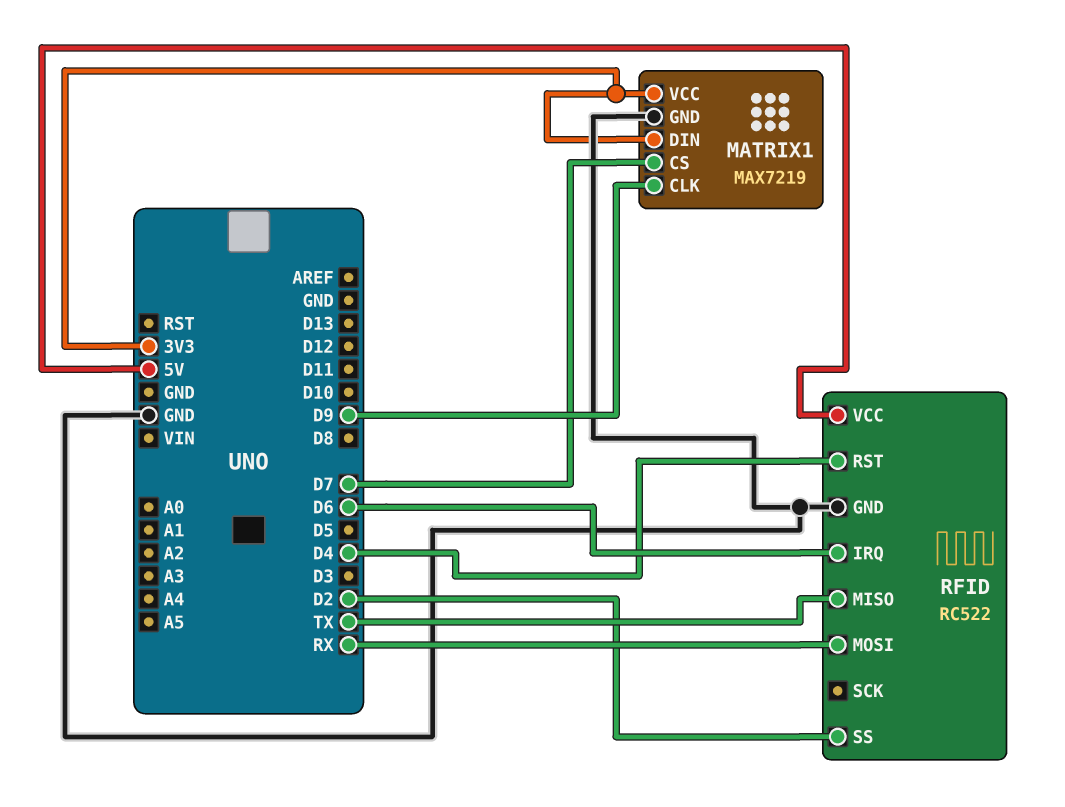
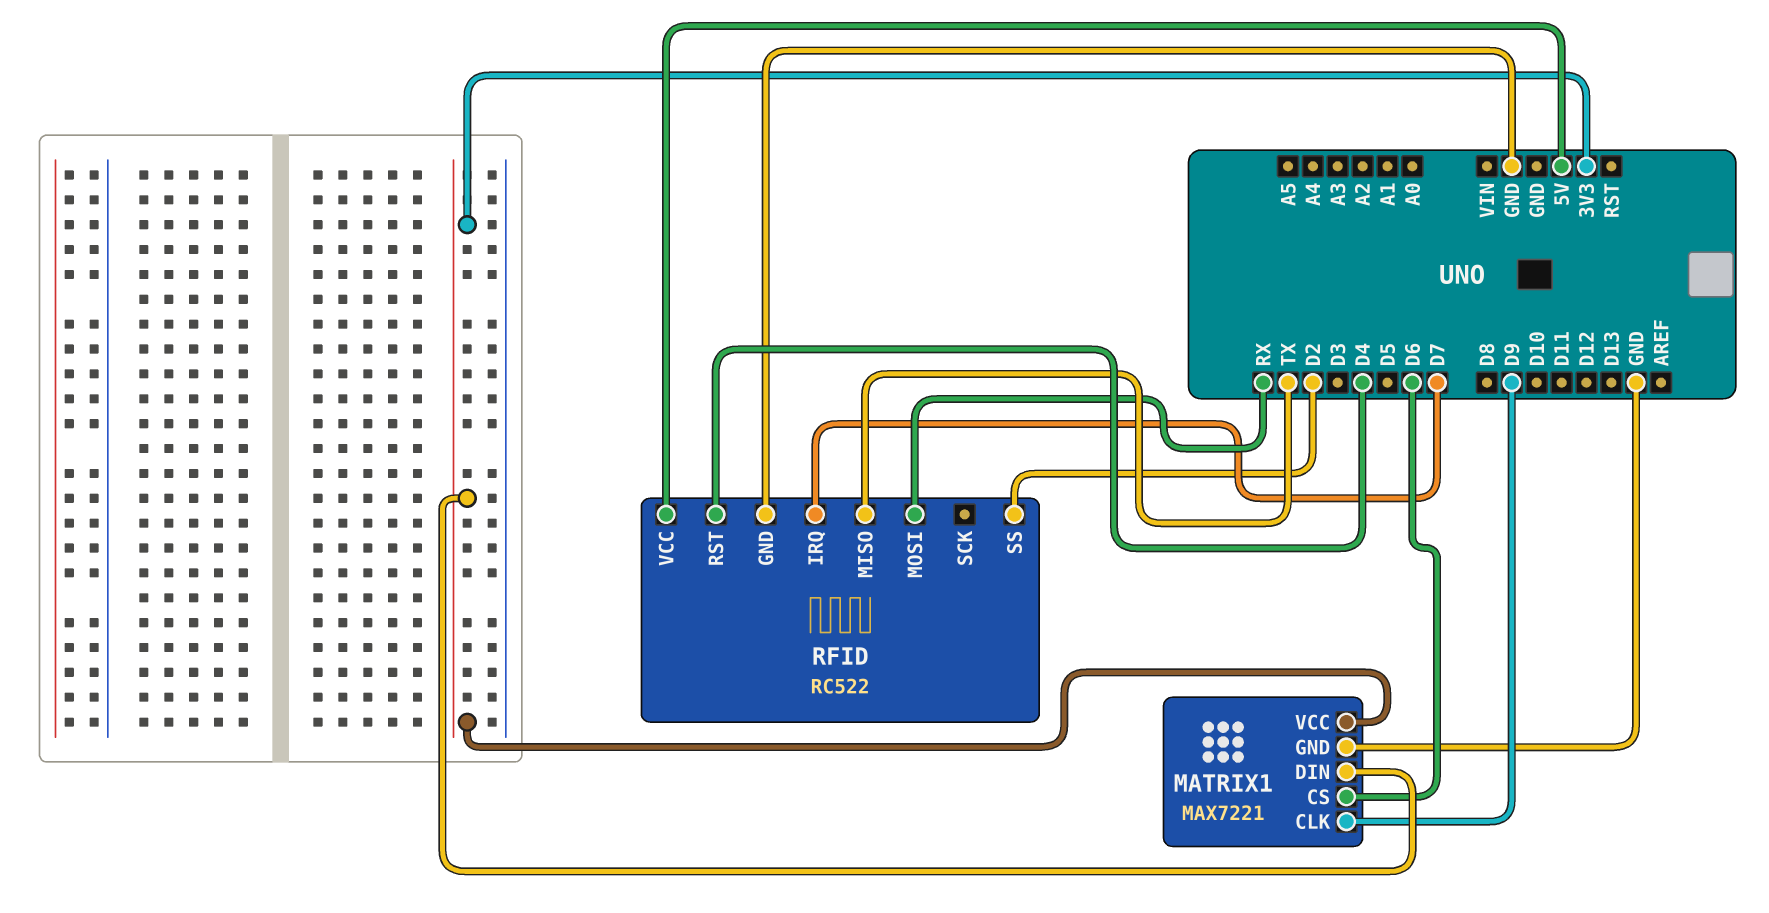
MATRIX1: MAX7219 -> MAX7221
MATRIX1 pin CS: D7 -> D6
RFID pin IRQ: D6 -> D7

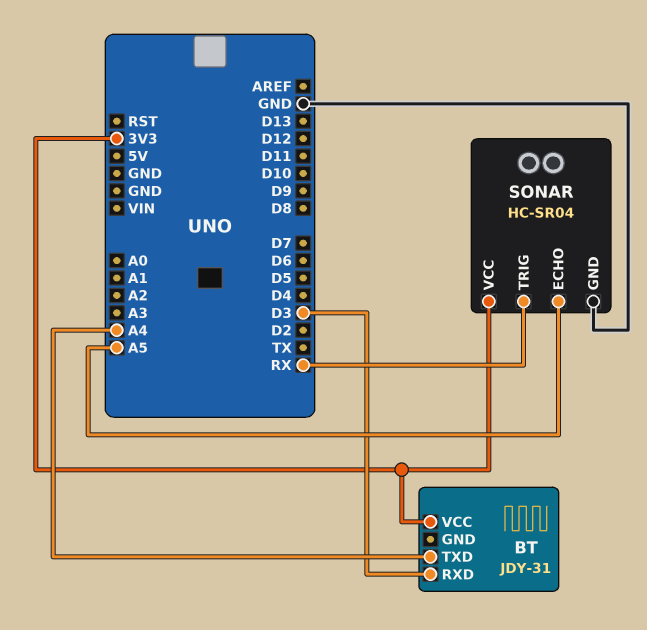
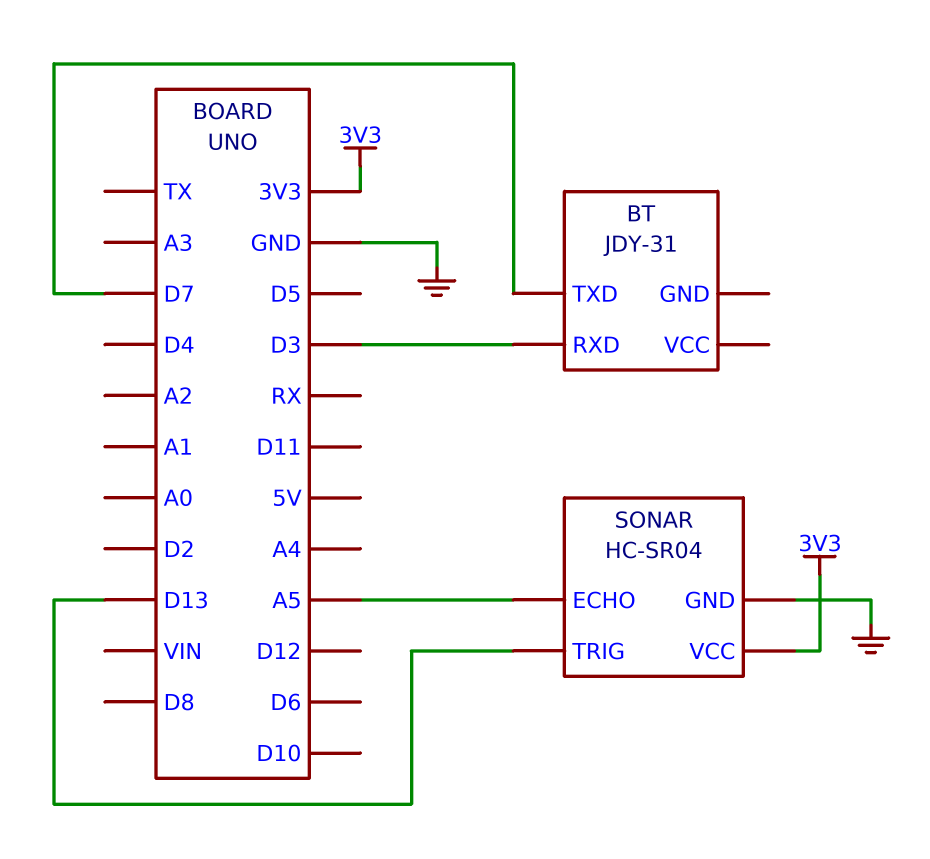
BT pin TXD: A4 -> D7
BT pin VCC: 3V3 -> none
SONAR pin TRIG: RX -> D13

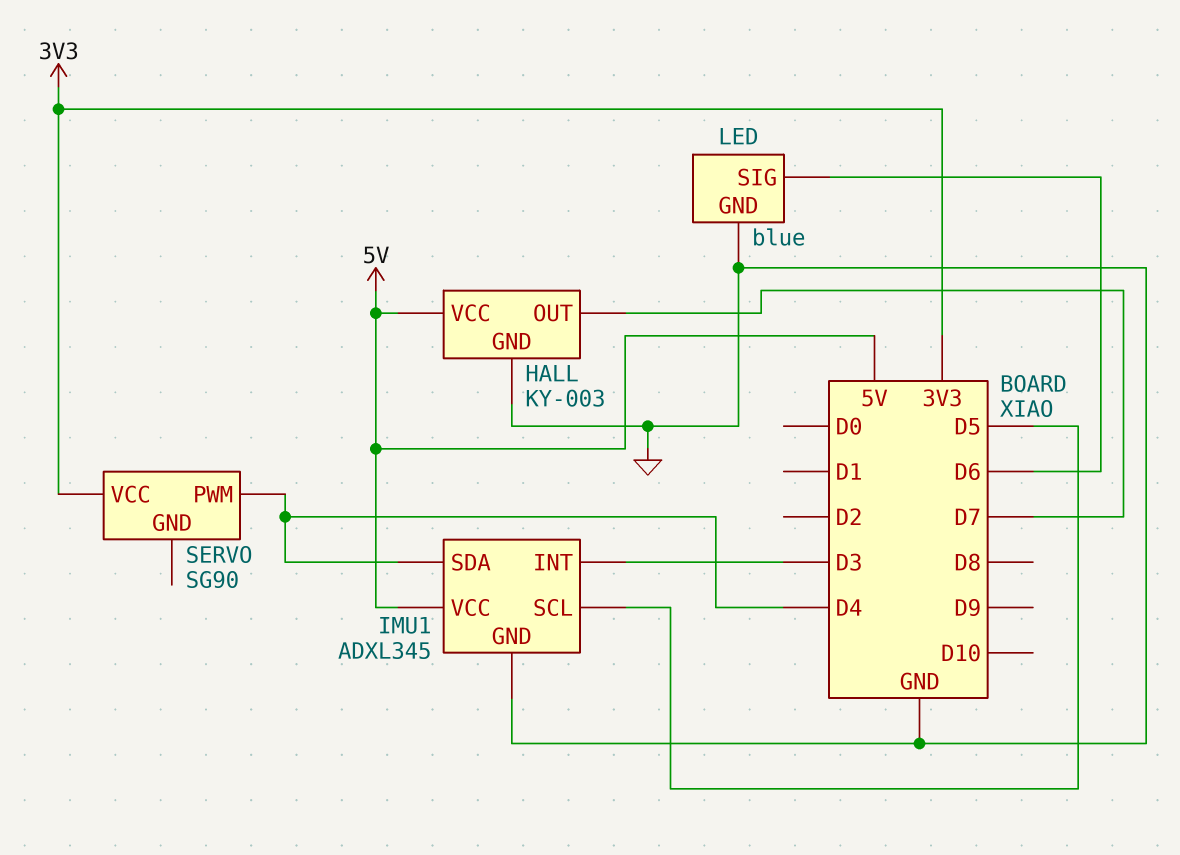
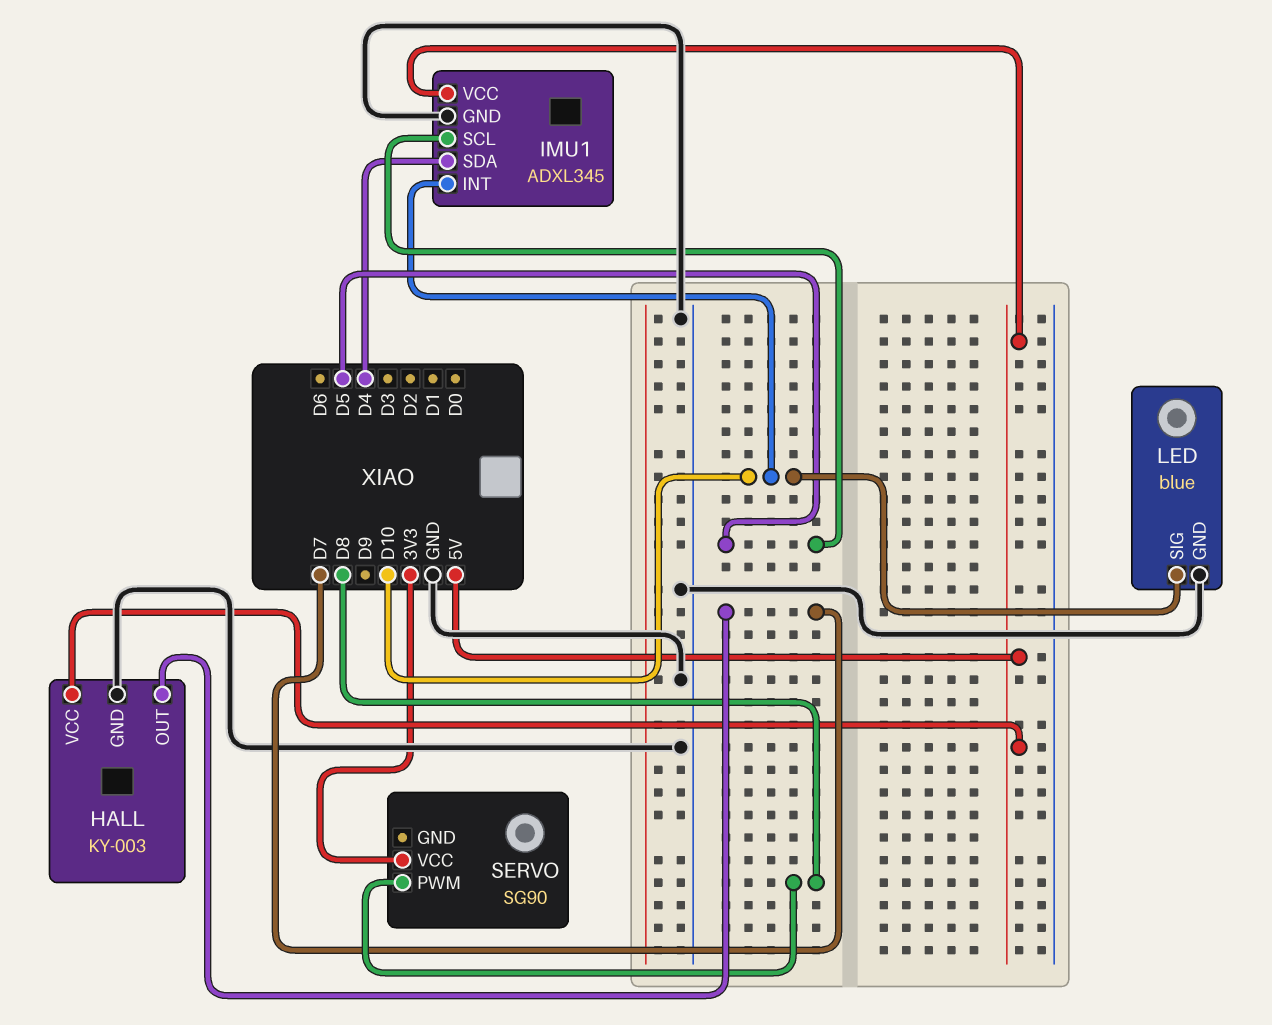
IMU1 pin INT: D3 -> D10
LED pin SIG: D6 -> D10
SERVO pin PWM: D4 -> D8

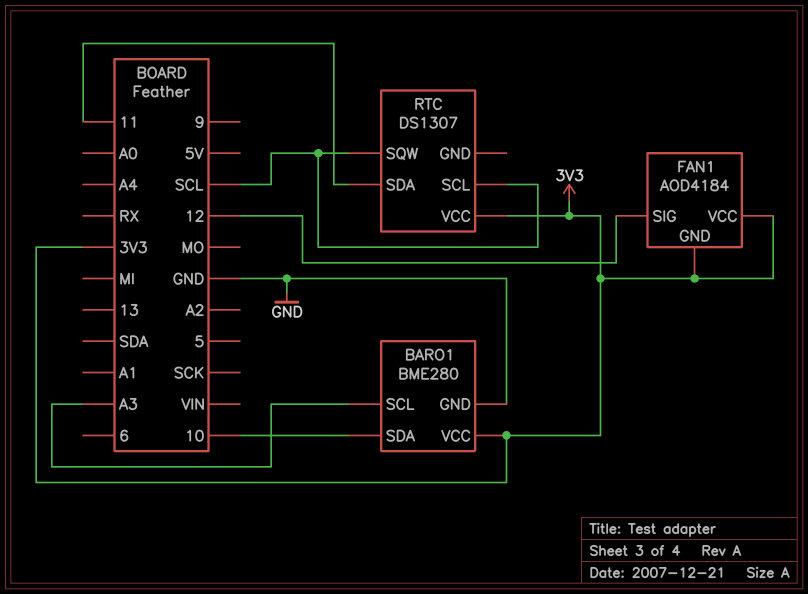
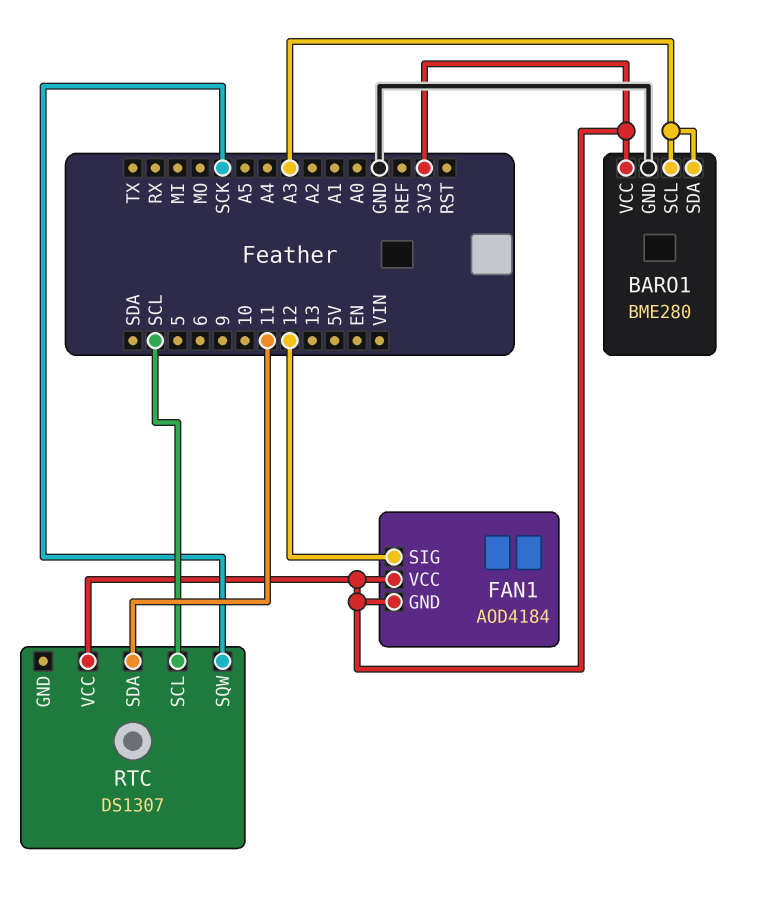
BARO1 pin SDA: 10 -> A3
RTC pin SQW: SCL -> SCK

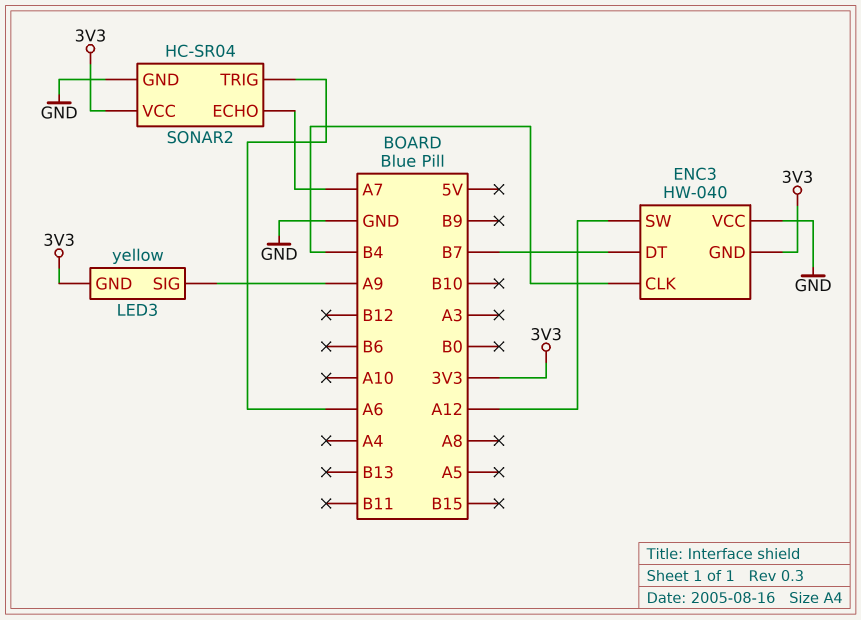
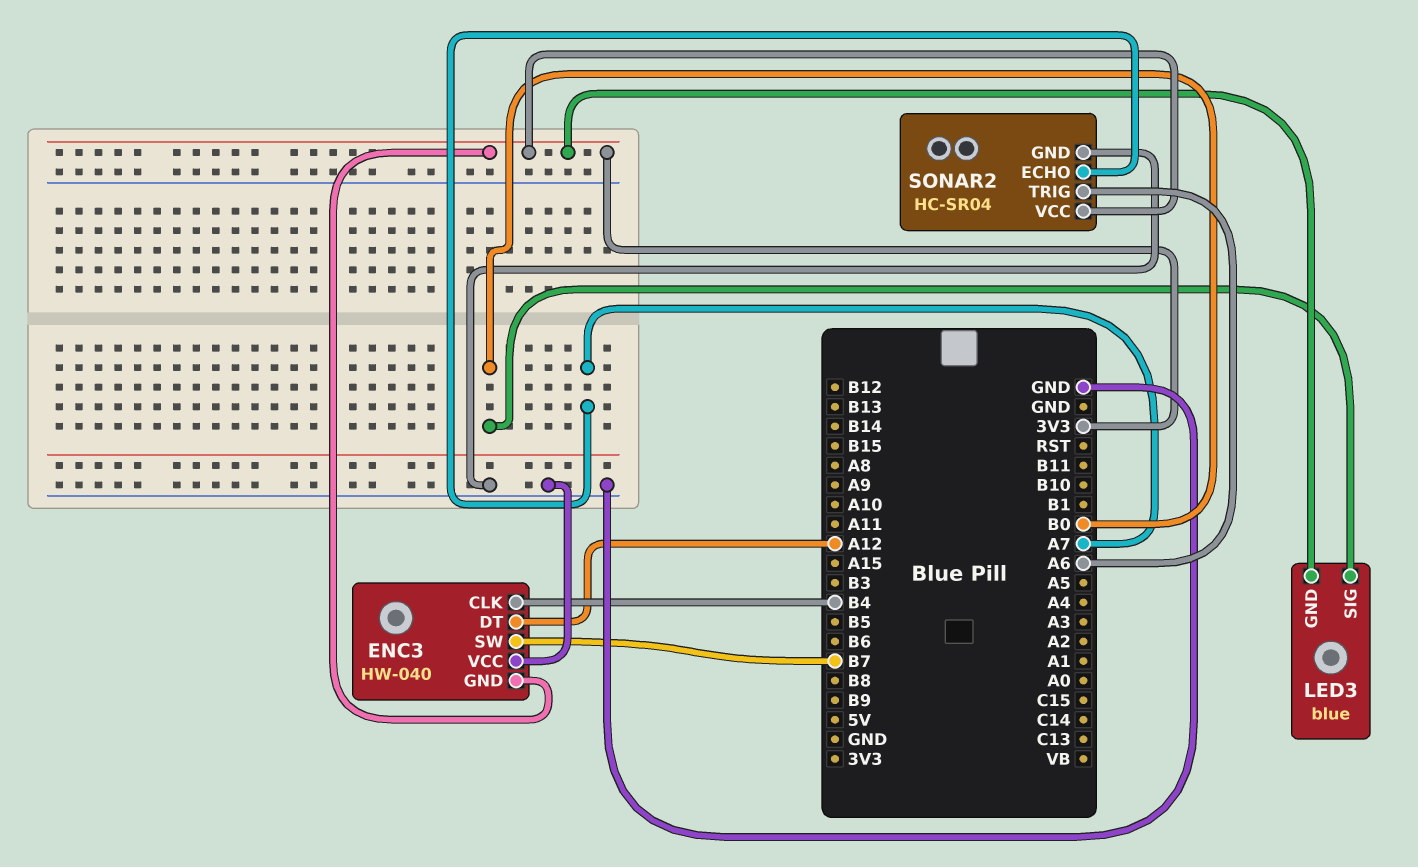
ENC3 pin DT: B7 -> A12
ENC3 pin SW: A12 -> B7
LED3: yellow -> blue
LED3 pin SIG: A9 -> B0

Task goal = The copy you give must run from the line containing "IMU1 pin INT: D3 -> D10" through the last line of the records, exactly, with the pictures left out.

Exercise solution =
IMU1 pin INT: D3 -> D10
LED pin SIG: D6 -> D10
SERVO pin PWM: D4 -> D8

BARO1 pin SDA: 10 -> A3
RTC pin SQW: SCL -> SCK

ENC3 pin DT: B7 -> A12
ENC3 pin SW: A12 -> B7
LED3: yellow -> blue
LED3 pin SIG: A9 -> B0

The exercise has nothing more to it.